• EXERCISE DETAILS:
Scan the lines below and report each one containing "orange" by copying it.

++++ INFORMATION GIVEN

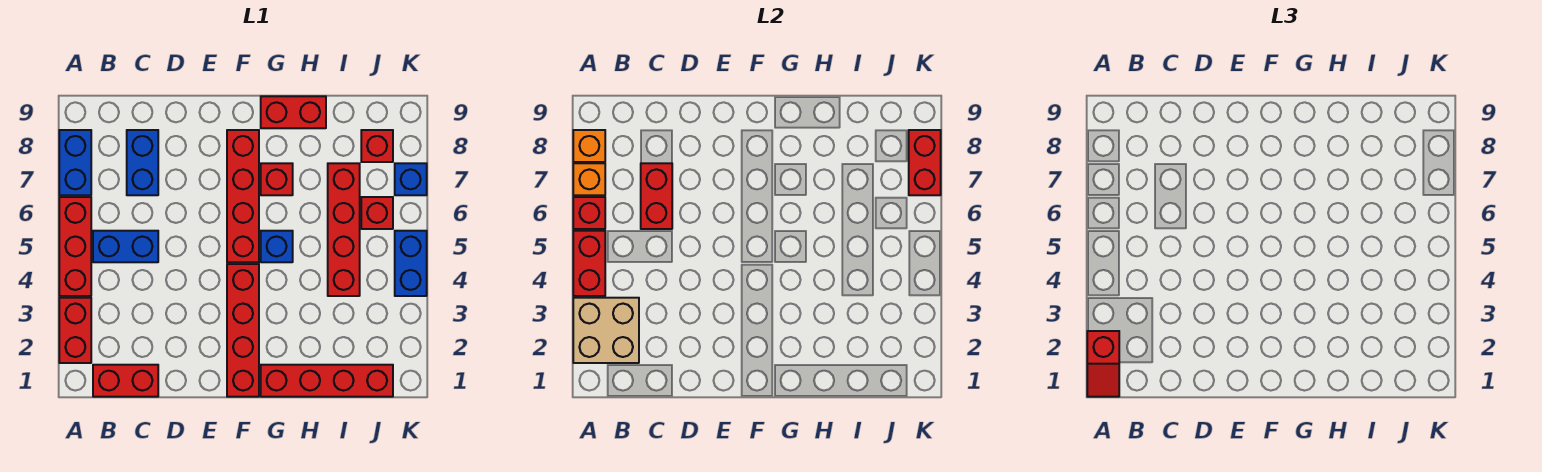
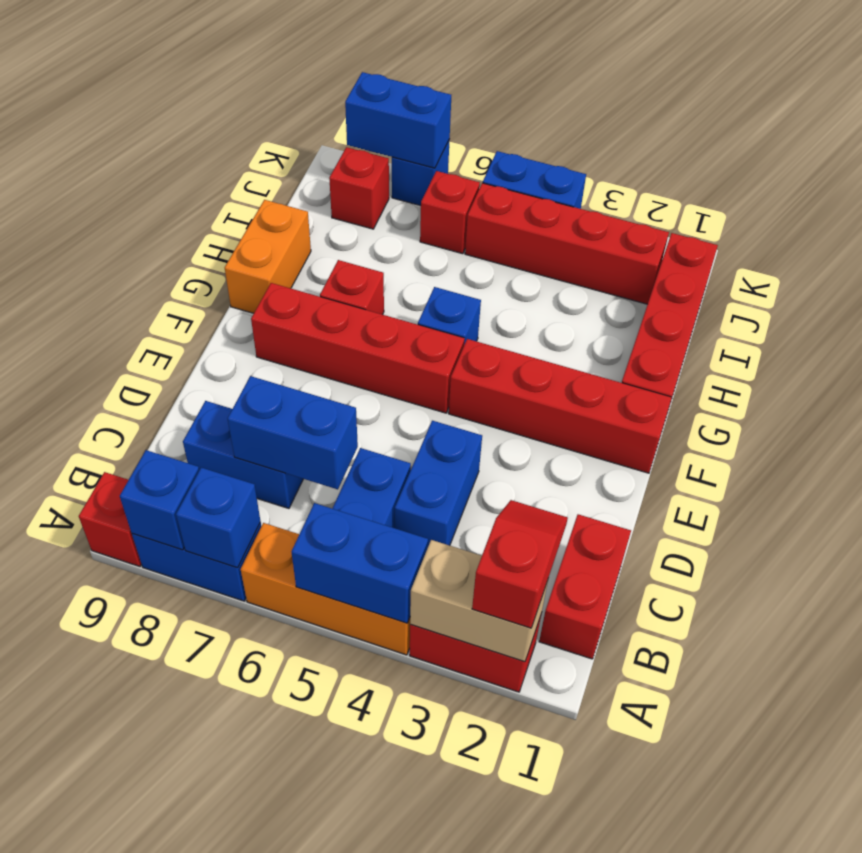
red slope A1:A2 level 3 top 2 -> red slope A2:B2 level 3 top A
tan brick A2:B3 level 2 -> tan brick A2:A3 level 2
red brick A4:A6 level 1 -> orange brick A4:A6 level 1
red brick A4:A5 level 2 -> blue brick A4:A5 level 2
red brick A6 level 2 -> red brick A9 level 1
orange brick A7 level 2 -> blue brick A7 level 2
orange brick A8 level 2 -> blue brick A8 level 2
none -> blue brick C4:D4 level 1
red brick C6:C7 level 2 -> blue brick C6:C7 level 2
red brick G9:H9 level 1 -> orange brick G9:H9 level 1
red brick I4:I7 level 1 -> red brick J2:J5 level 1
red brick K7:K8 level 2 -> blue brick K7:K8 level 2

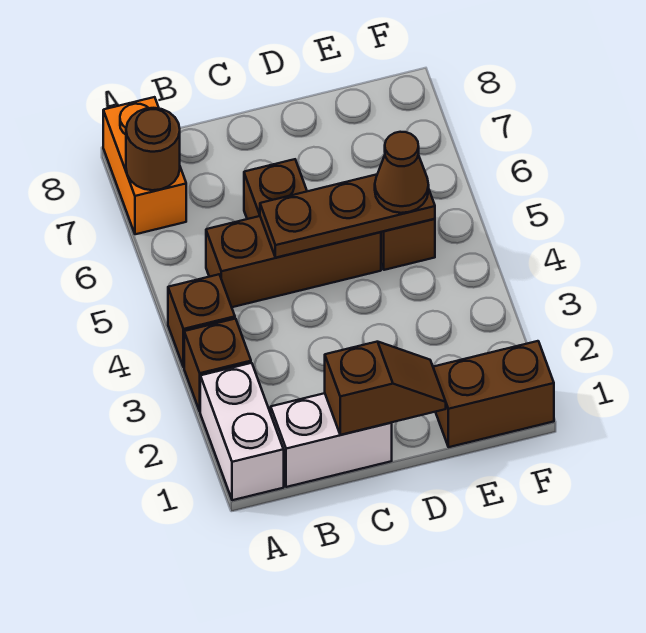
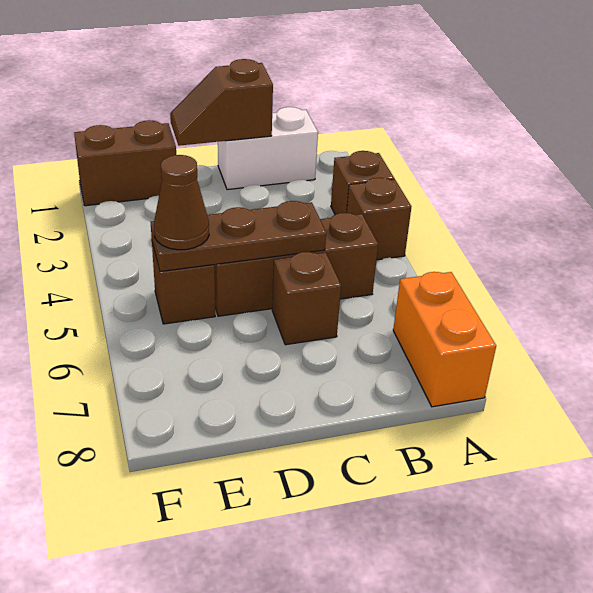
white brick A1:A2 level 1 -> none
brown round brick A7 level 2 -> none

++++++++

• TASK SOLUTION:
red brick A4:A6 level 1 -> orange brick A4:A6 level 1
orange brick A7 level 2 -> blue brick A7 level 2
orange brick A8 level 2 -> blue brick A8 level 2
red brick G9:H9 level 1 -> orange brick G9:H9 level 1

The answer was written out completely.